▸ TASK TO COMPLETE
Please print out the entries below unchanged and skip the images.

▸ DATA LISTING
============

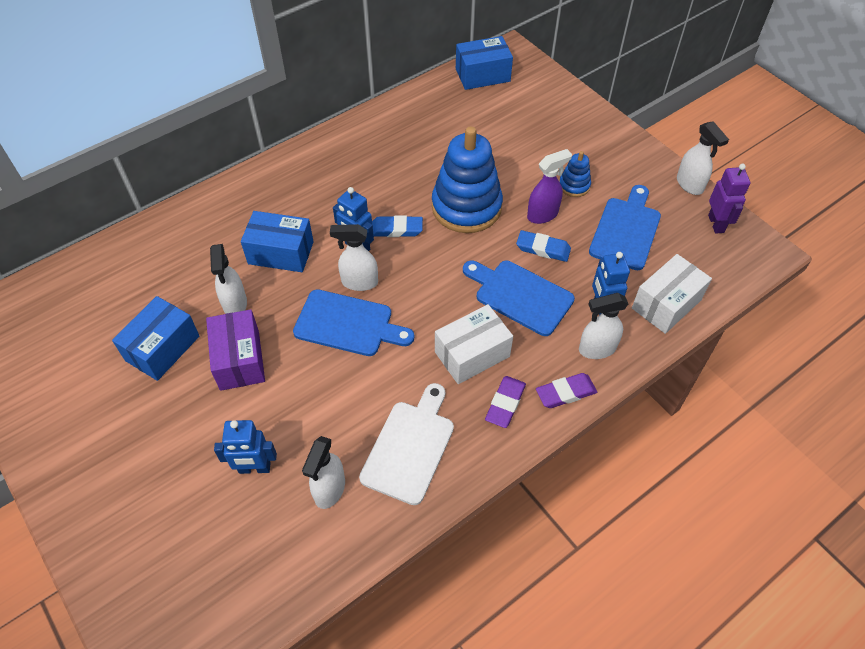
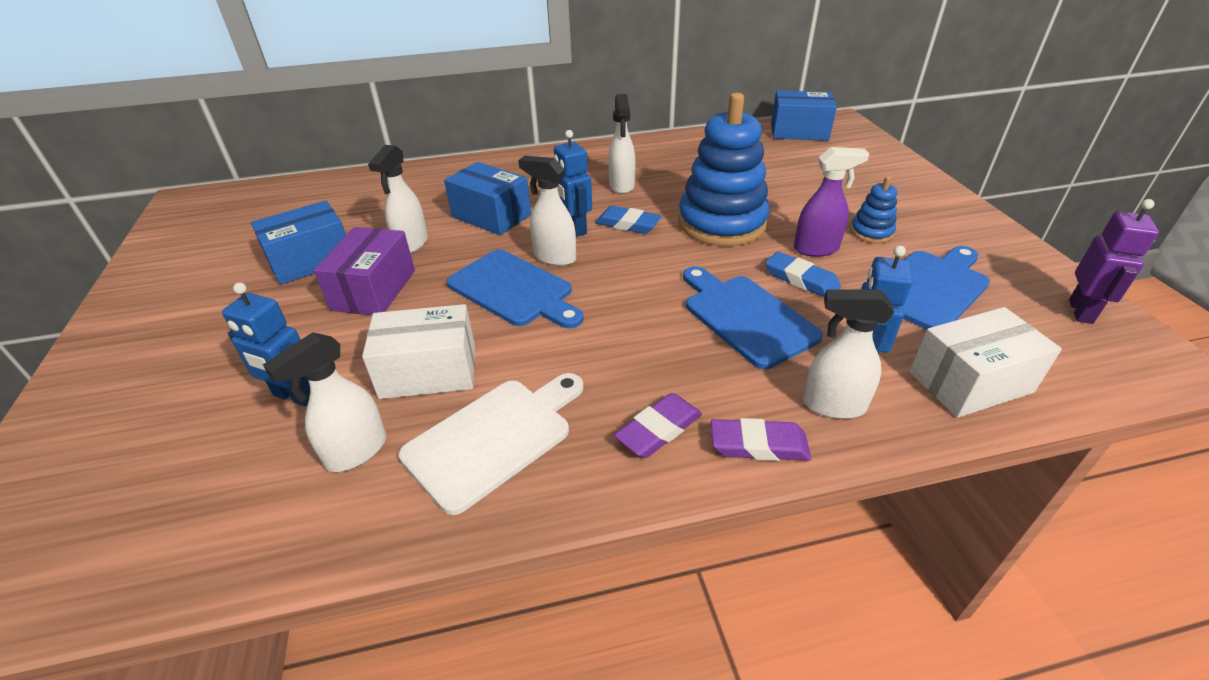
camera: 25 degrees right, 15 degrees down
(472, 354) = (645, 360): white box -> white box (428, 371)
(690, 185) = (1045, 264): white spray bottle -> white spray bottle (621, 186)

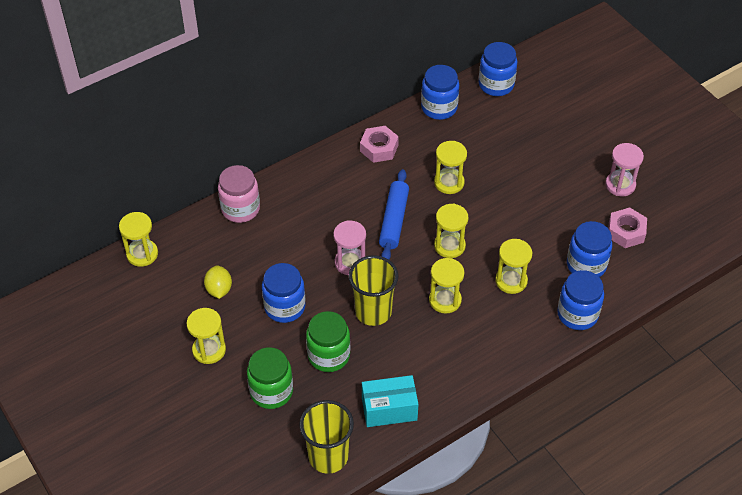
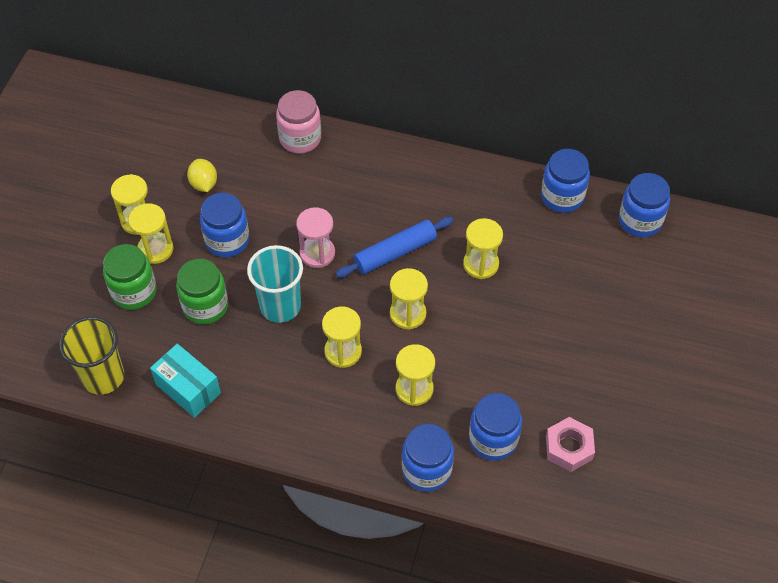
camera: 50 degrees right, 5 degrees up
(142, 254) = (192, 110): yellow hourglass -> yellow hourglass (155, 249)
(219, 289) = (204, 184): yellow lemon -> yellow lemon turned 60 degrees counterclockwise
(373, 311) = (280, 306): yellow cup -> turquoise cup
(379, 148) = (466, 185): pink nut -> none
(620, 185) = (623, 405): pink hourglass -> none

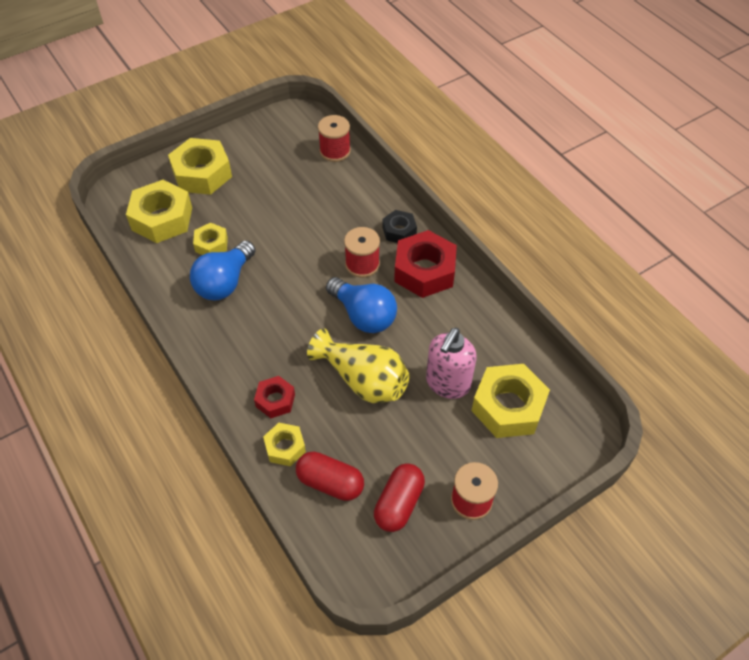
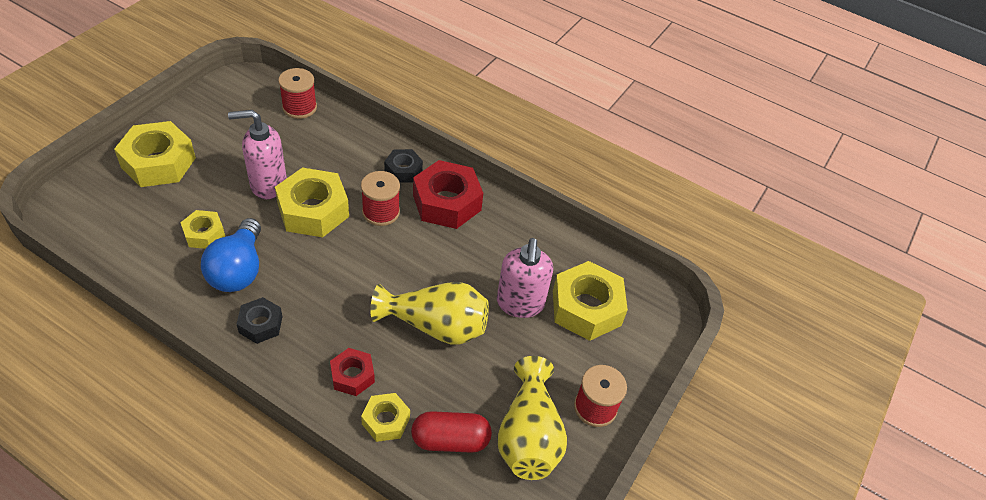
camera: 30 degrees left, 5 degrees down
(162, 218) = (131, 221): yellow nut -> yellow nut (313, 210)
(222, 334) = (260, 324): none -> black nut
(279, 214) = (268, 184): none -> pink soap dispenser
(363, 315) = (406, 262): blue light bulb -> none
(399, 504) = (528, 436): red capsule -> yellow vase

============

▸ RESULT FOR THIS TASK
camera: 25 degrees right, 15 degrees down
(472, 354) = (645, 360): white box -> white box (428, 371)
(690, 185) = (1045, 264): white spray bottle -> white spray bottle (621, 186)

camera: 50 degrees right, 5 degrees up
(142, 254) = (192, 110): yellow hourglass -> yellow hourglass (155, 249)
(219, 289) = (204, 184): yellow lemon -> yellow lemon turned 60 degrees counterclockwise
(373, 311) = (280, 306): yellow cup -> turquoise cup
(379, 148) = (466, 185): pink nut -> none
(620, 185) = (623, 405): pink hourglass -> none

camera: 30 degrees left, 5 degrees down
(162, 218) = (131, 221): yellow nut -> yellow nut (313, 210)
(222, 334) = (260, 324): none -> black nut
(279, 214) = (268, 184): none -> pink soap dispenser
(363, 315) = (406, 262): blue light bulb -> none
(399, 504) = (528, 436): red capsule -> yellow vase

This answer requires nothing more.